→ **What you need to do**: Repeat every record exactly, but keep images out of the copy.

━━━

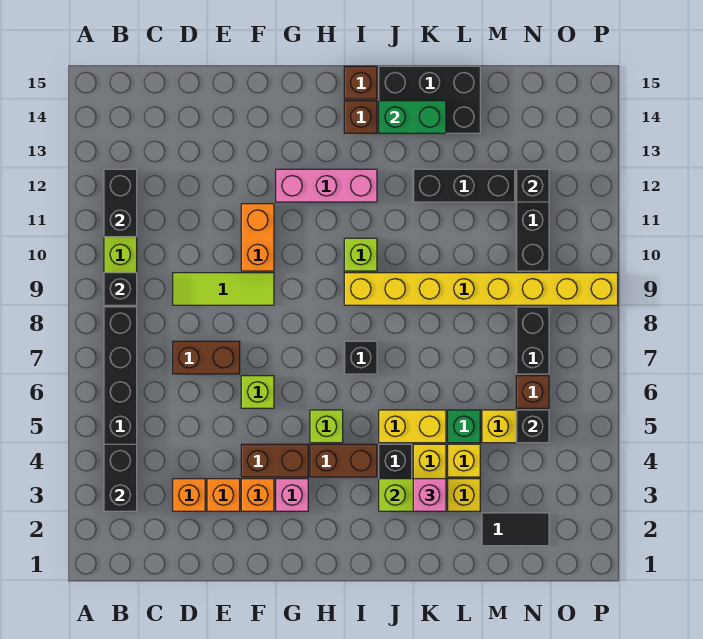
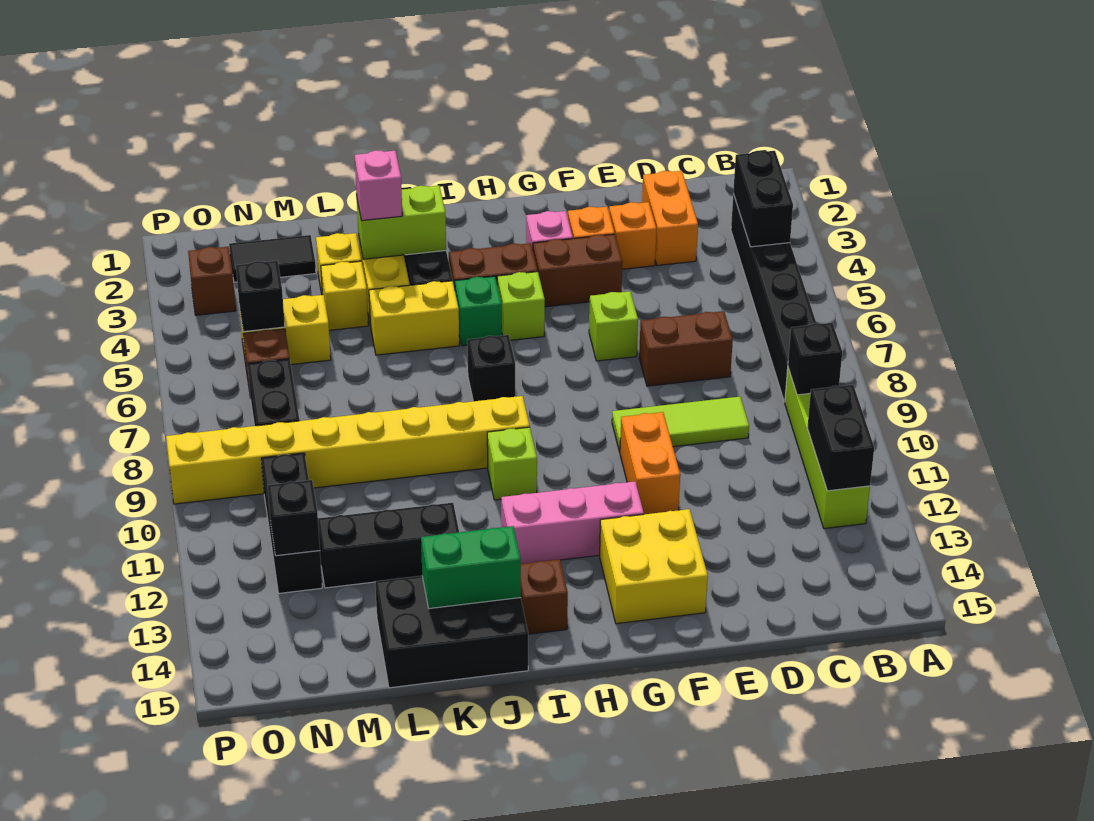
orange brick D3 level 1 -> orange brick D2:D3 level 1
none -> yellow brick F13:G14 level 1
brown brick I15 level 1 -> brown brick O3 level 1
green brick L5 level 1 -> green brick I5 level 1

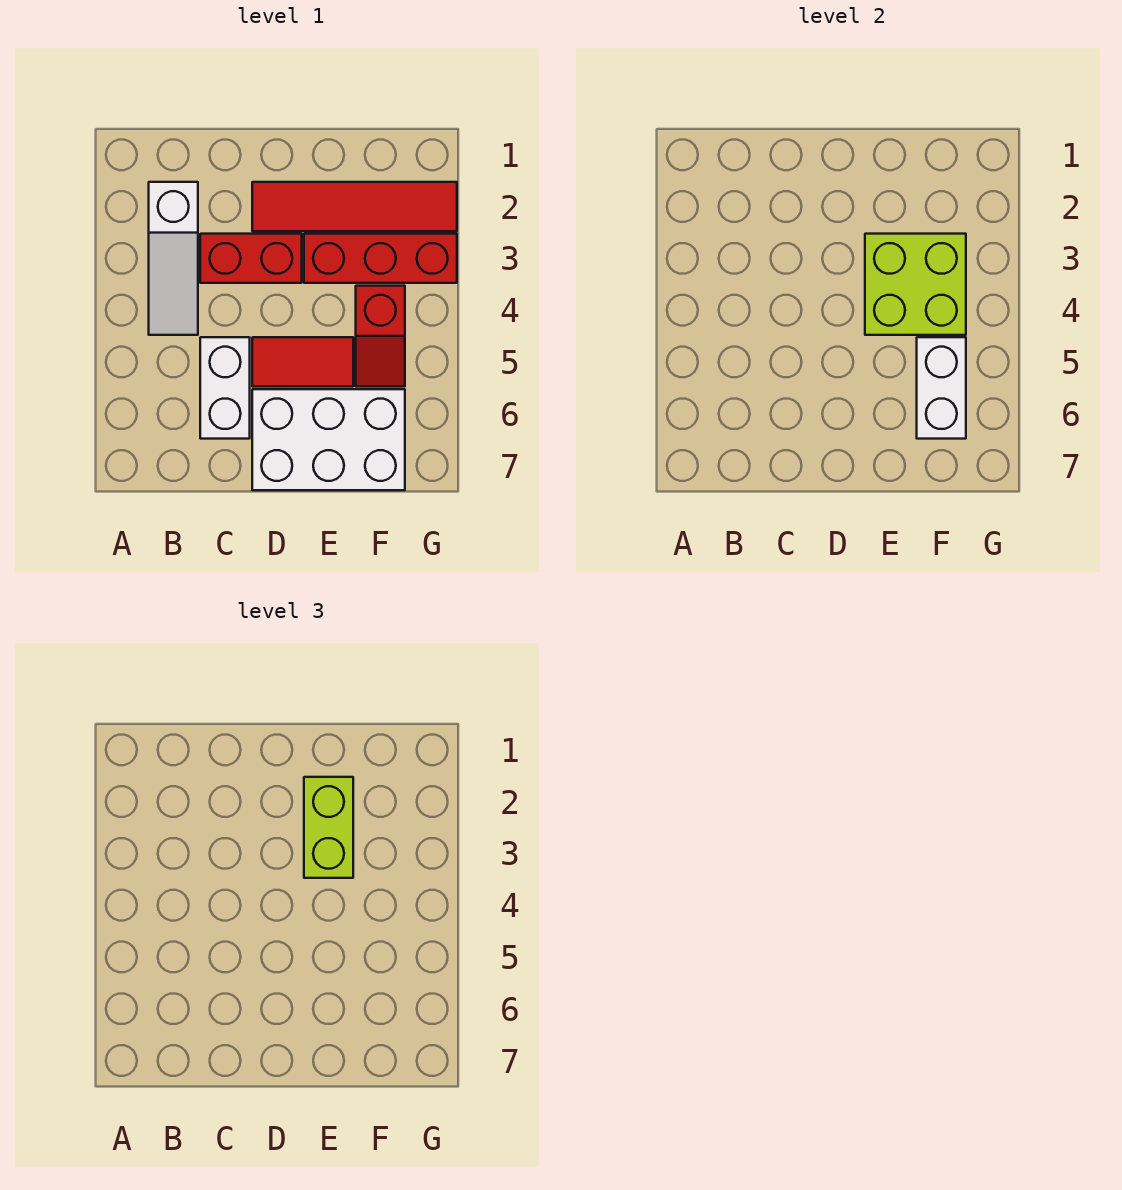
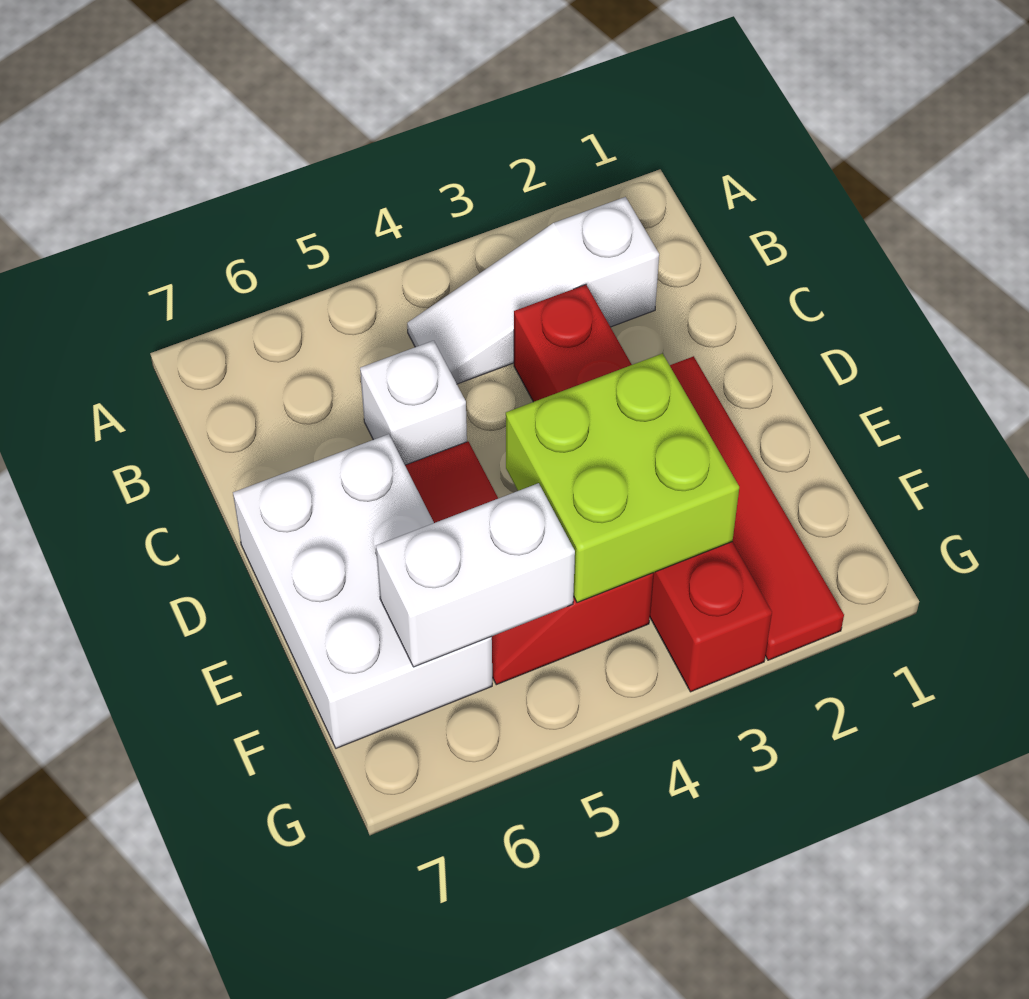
white brick C5:C6 level 1 -> white brick C5 level 1
lime brick E2:E3 level 3 -> none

━━━

→ **Result for this task**:
orange brick D3 level 1 -> orange brick D2:D3 level 1
none -> yellow brick F13:G14 level 1
brown brick I15 level 1 -> brown brick O3 level 1
green brick L5 level 1 -> green brick I5 level 1

white brick C5:C6 level 1 -> white brick C5 level 1
lime brick E2:E3 level 3 -> none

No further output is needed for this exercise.